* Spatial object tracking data
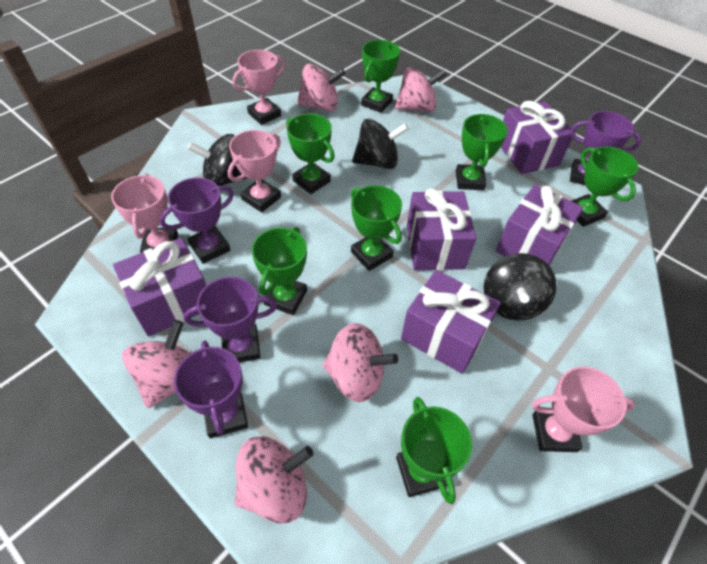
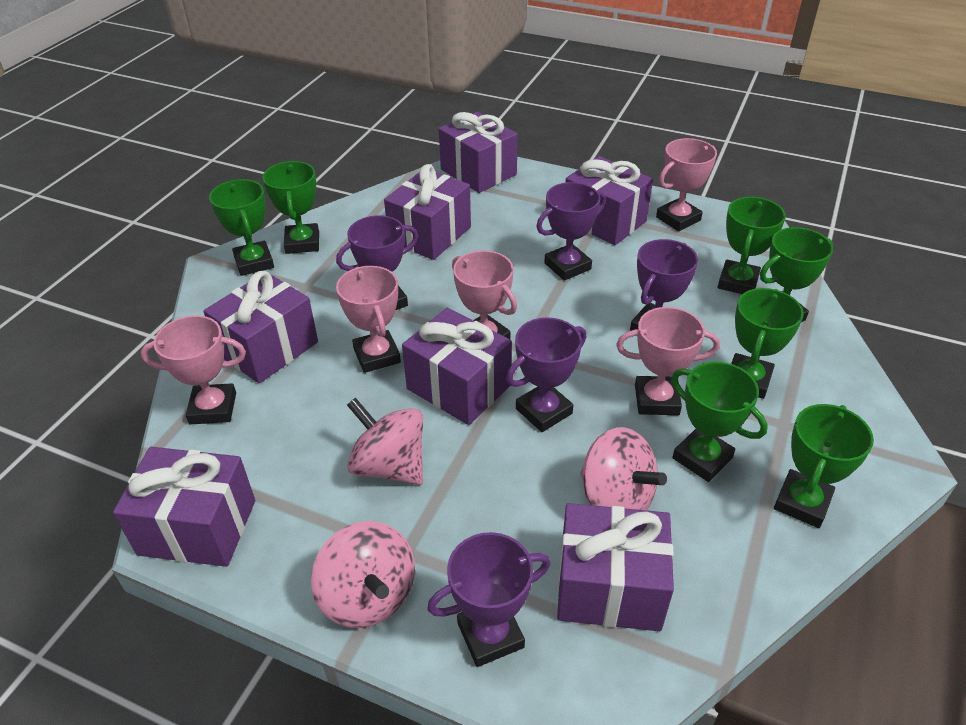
black spinning top: 3 -> 0
pink spinning top: 5 -> 3
pink trophy: 4 -> 5
purple gift: 5 -> 7
purple trophy: 4 -> 5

* What you need to do
The answer must be every line from the records above that contains "spinning".

* Task output
black spinning top: 3 -> 0
pink spinning top: 5 -> 3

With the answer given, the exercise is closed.